:: Task description ::
From the records below, pull each line that has "STAT".

(Itemized modification records)
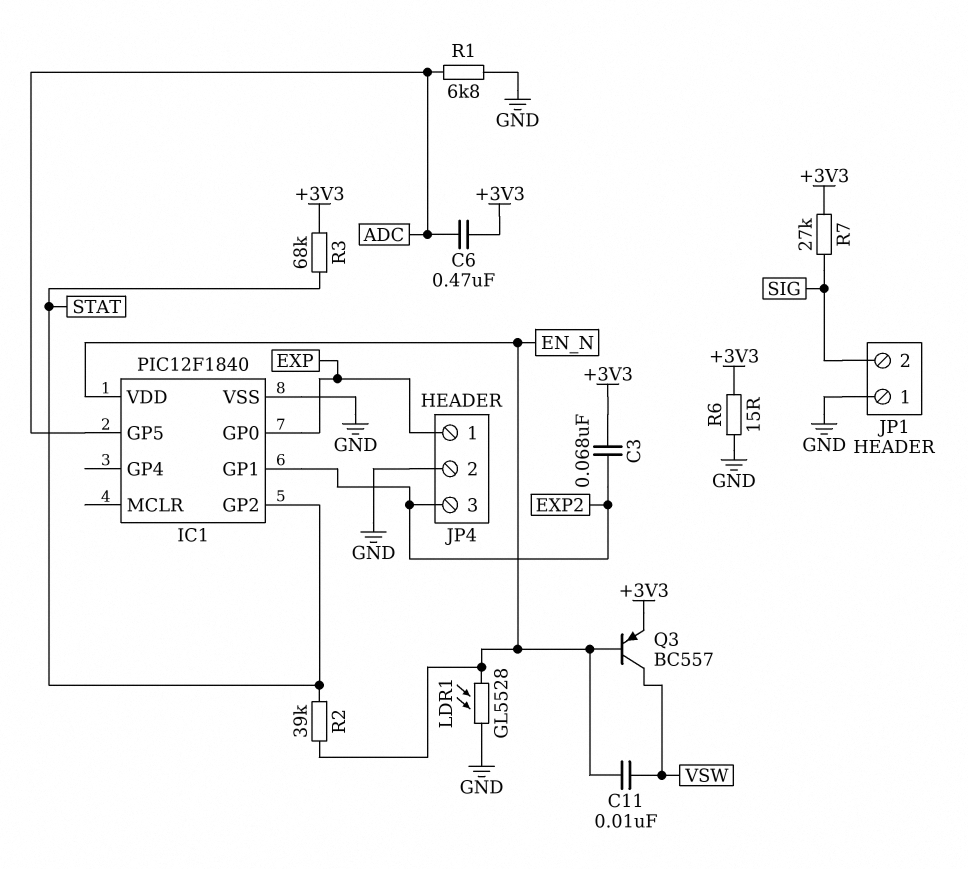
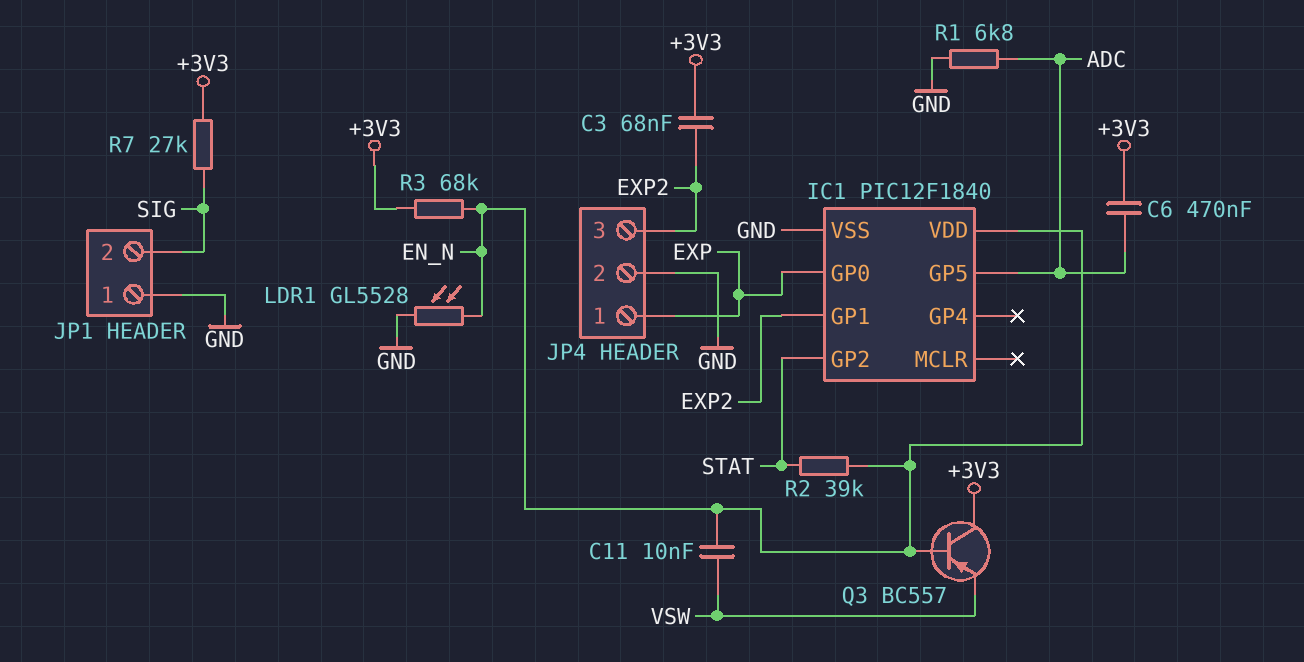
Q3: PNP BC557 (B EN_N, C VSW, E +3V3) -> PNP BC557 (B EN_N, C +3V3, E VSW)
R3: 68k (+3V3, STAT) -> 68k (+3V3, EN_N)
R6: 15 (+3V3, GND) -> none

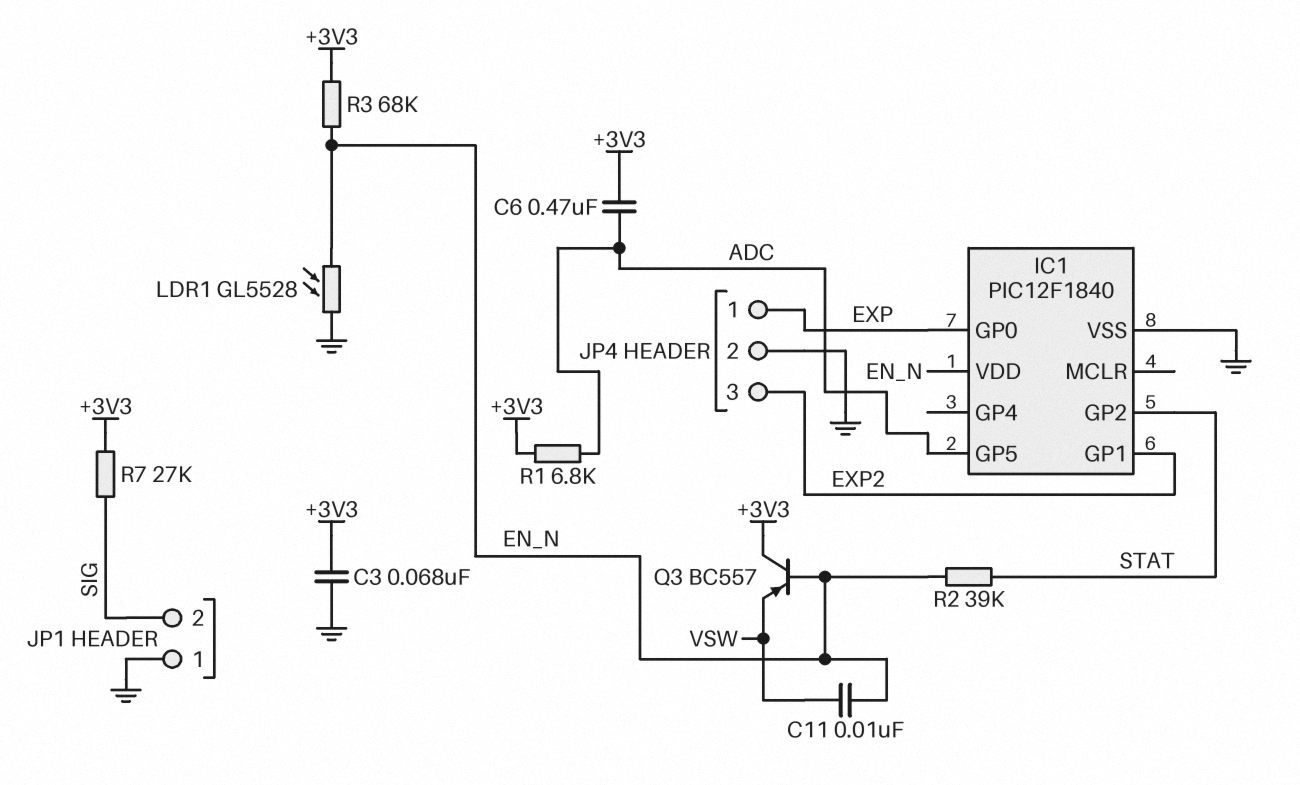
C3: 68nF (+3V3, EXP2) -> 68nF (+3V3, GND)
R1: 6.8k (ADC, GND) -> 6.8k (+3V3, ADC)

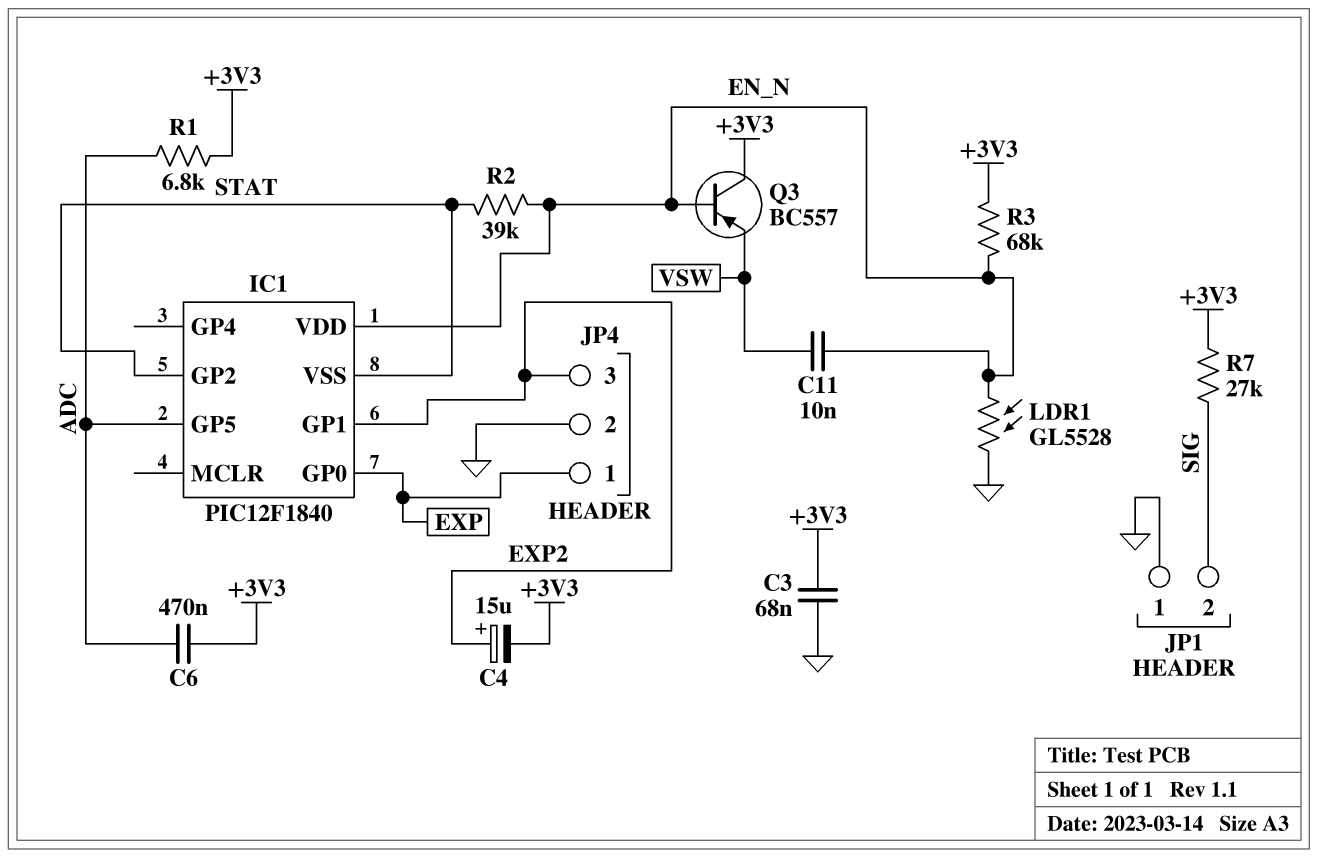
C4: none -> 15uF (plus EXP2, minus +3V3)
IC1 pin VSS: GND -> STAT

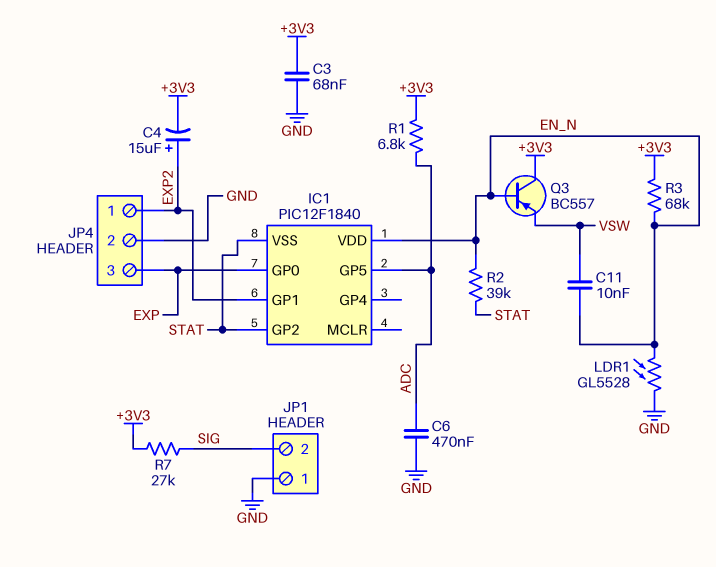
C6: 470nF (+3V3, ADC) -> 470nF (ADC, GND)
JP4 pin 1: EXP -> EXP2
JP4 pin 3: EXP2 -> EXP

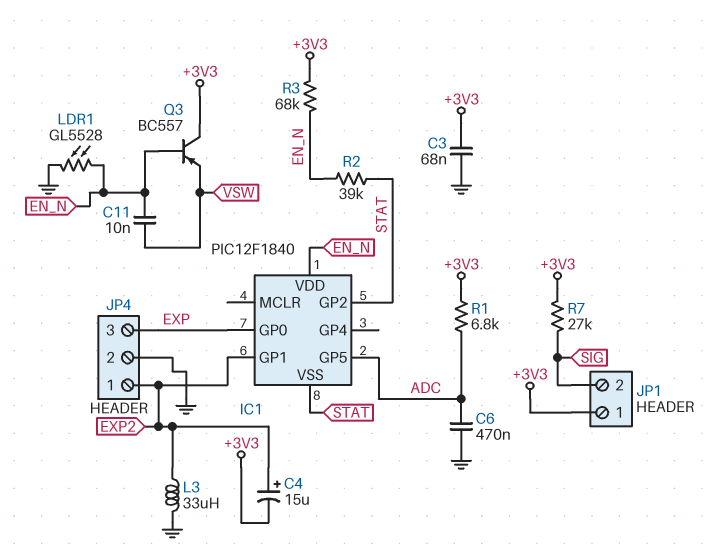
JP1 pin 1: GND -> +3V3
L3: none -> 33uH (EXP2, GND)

:: Exercise output ::
R3: 68k (+3V3, STAT) -> 68k (+3V3, EN_N)
IC1 pin VSS: GND -> STAT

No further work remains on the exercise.